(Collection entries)
>>>

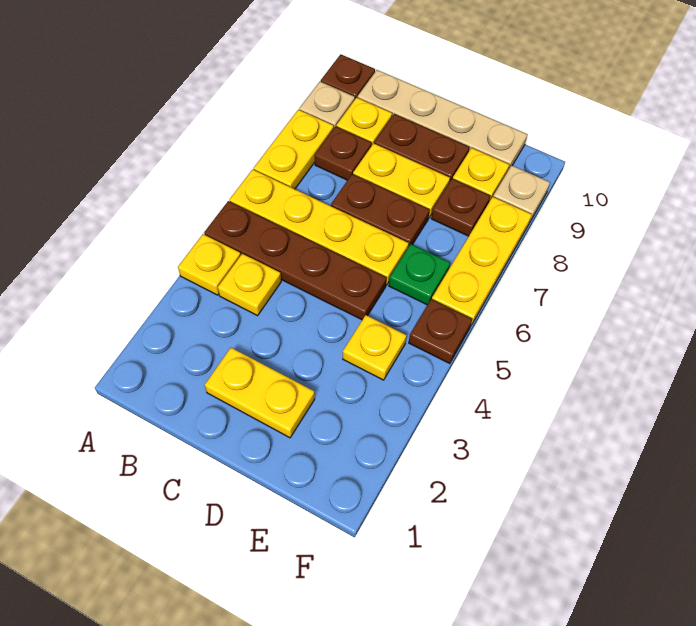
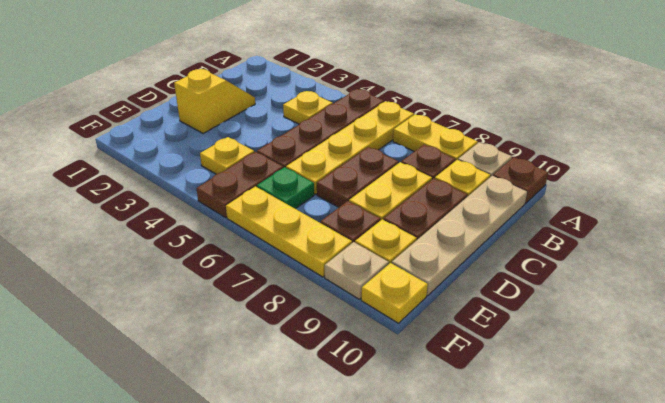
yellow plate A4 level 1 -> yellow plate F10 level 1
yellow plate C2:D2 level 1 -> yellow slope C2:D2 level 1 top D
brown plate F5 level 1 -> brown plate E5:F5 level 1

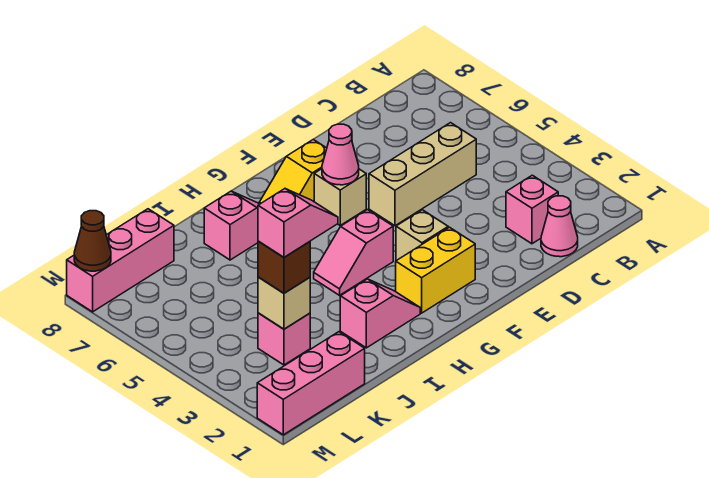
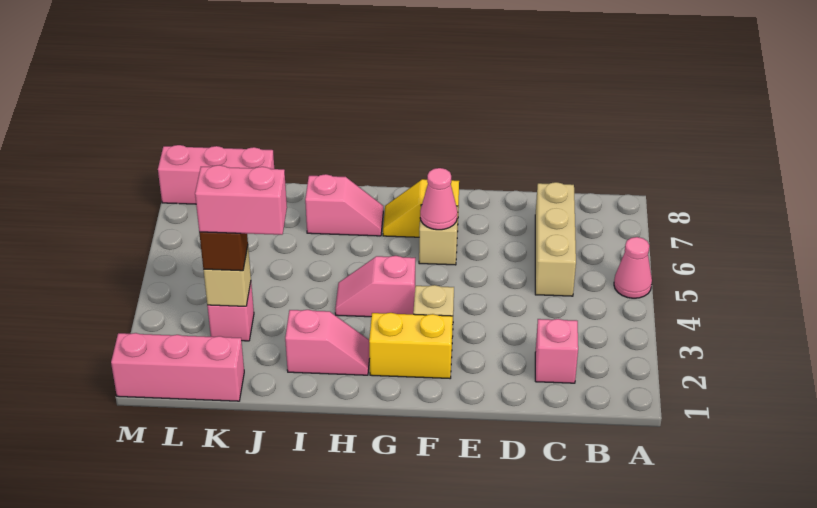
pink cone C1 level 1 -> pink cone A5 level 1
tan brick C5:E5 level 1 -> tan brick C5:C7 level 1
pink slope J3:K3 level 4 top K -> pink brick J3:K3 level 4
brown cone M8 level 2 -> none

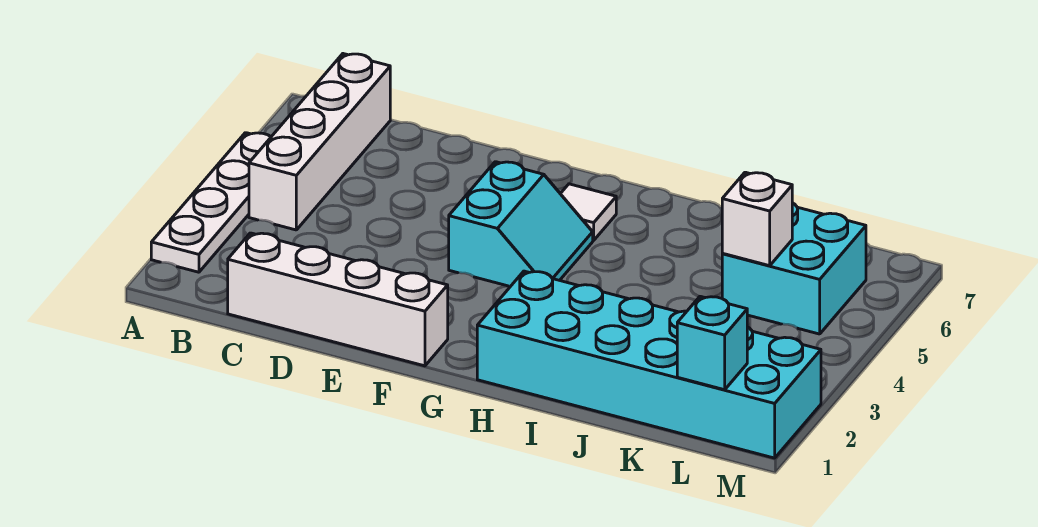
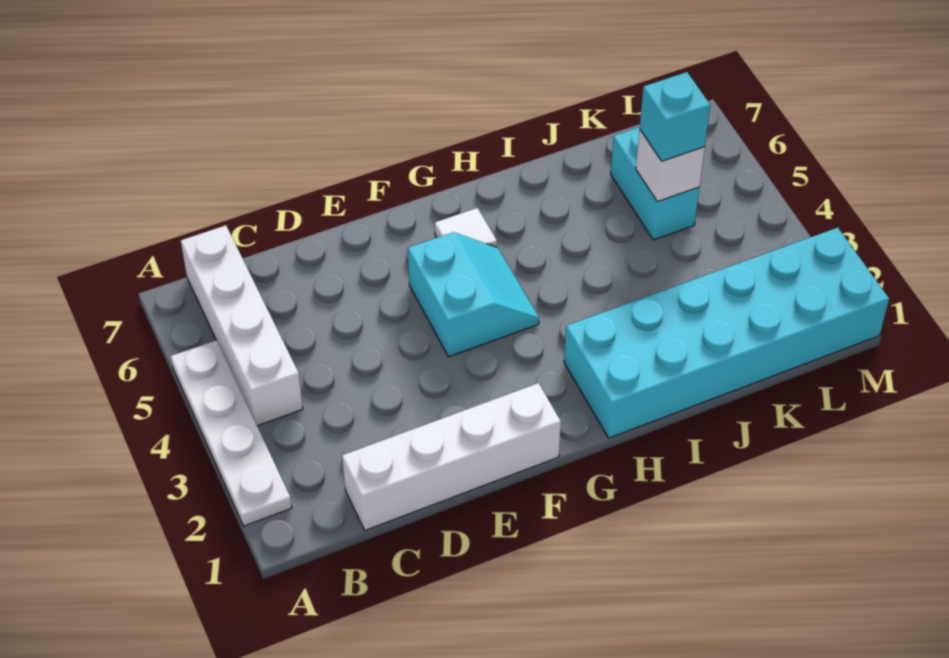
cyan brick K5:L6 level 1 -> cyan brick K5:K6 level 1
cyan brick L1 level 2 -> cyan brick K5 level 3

<<<

▶ What you should do
In the entries above, how many lines hold the word "cyan"? State the number only.

▶ Answer section
2